→ **Supplied data**:
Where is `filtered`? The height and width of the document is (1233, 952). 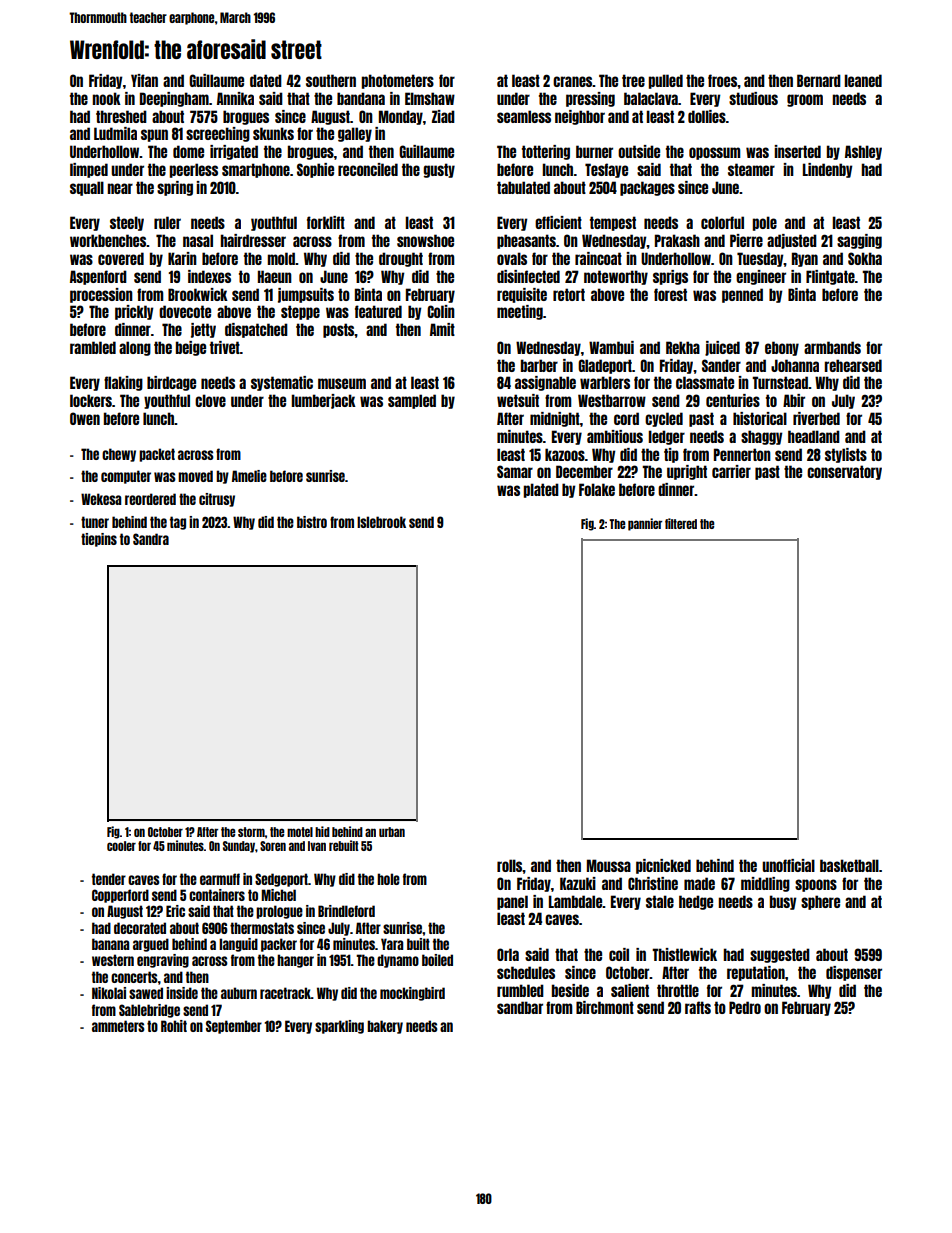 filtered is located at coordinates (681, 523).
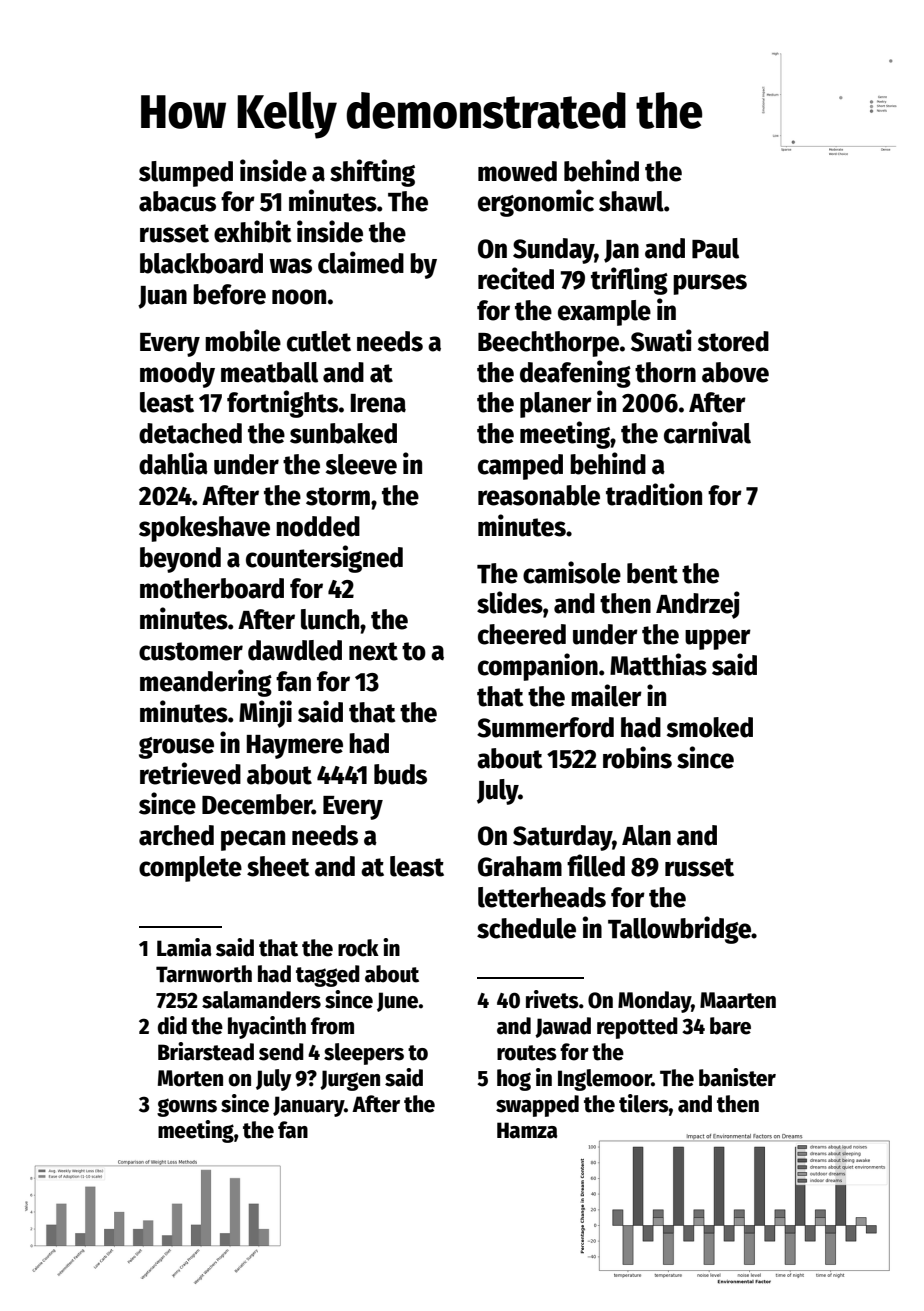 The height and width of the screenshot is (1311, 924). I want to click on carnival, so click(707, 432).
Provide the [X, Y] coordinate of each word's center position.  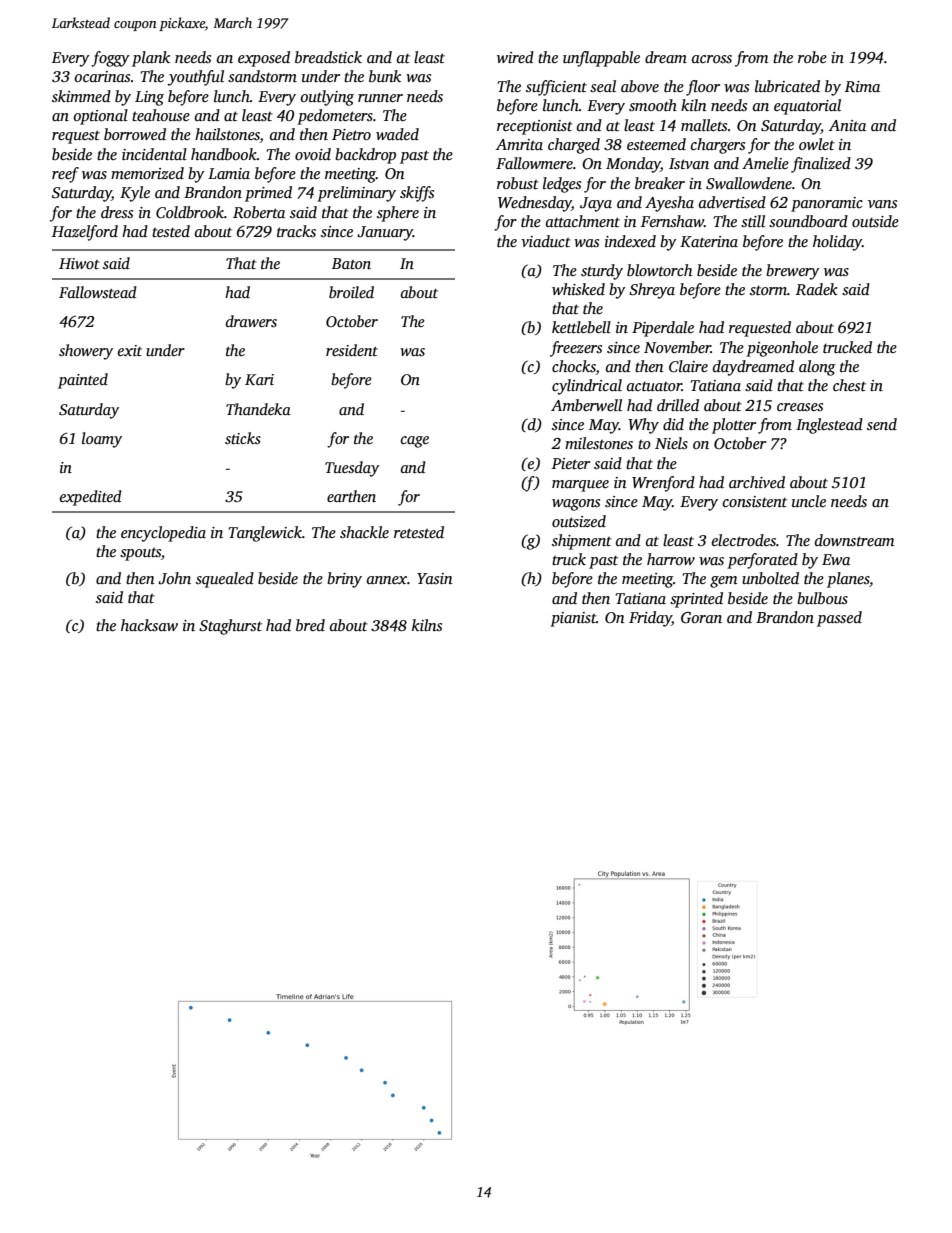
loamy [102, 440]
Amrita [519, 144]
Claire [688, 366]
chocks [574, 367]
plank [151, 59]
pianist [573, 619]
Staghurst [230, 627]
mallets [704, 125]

→ **Exercise objective**: Switch "plank" to "board" in the material from the line with "Claire [688, 366]" through the end of the material, and give only those lines back with nothing else changed.

→ **Exercise response**:
Claire [688, 366]
chocks [574, 367]
board [151, 59]
pianist [573, 619]
Staghurst [230, 627]
mallets [704, 125]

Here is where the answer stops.